▶ YOUR GOAL
For this exercise, return all the data word for word, with images left out.

▶ DATA EXCERPT
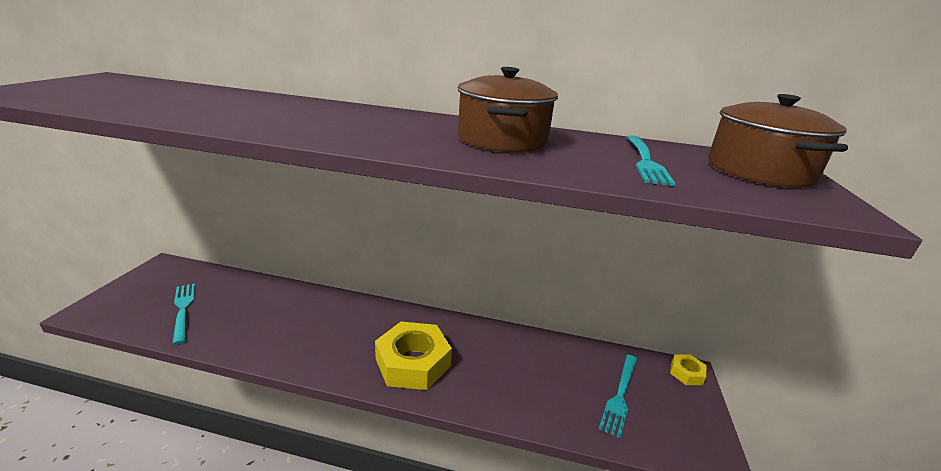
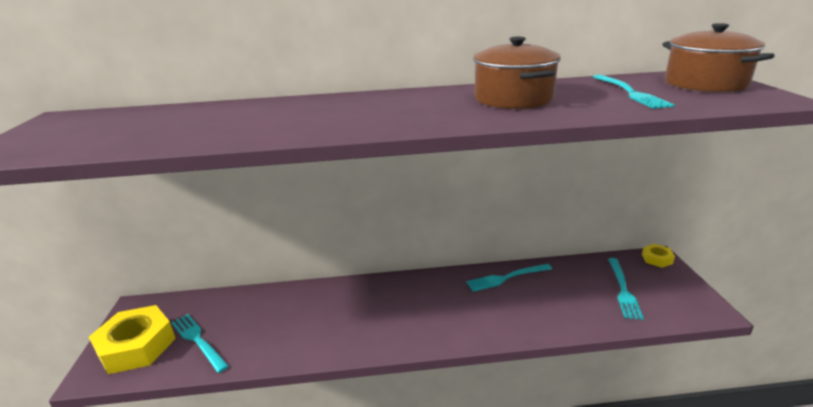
camera: 15 degrees left, 0 degrees up
yellow nut [375,322,452,390] -> yellow nut moved to [89,305,176,374]
none -> turquoise fork [466,264,552,292]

▶ ANSWER BOX
camera: 15 degrees left, 0 degrees up
yellow nut [375,322,452,390] -> yellow nut moved to [89,305,176,374]
none -> turquoise fork [466,264,552,292]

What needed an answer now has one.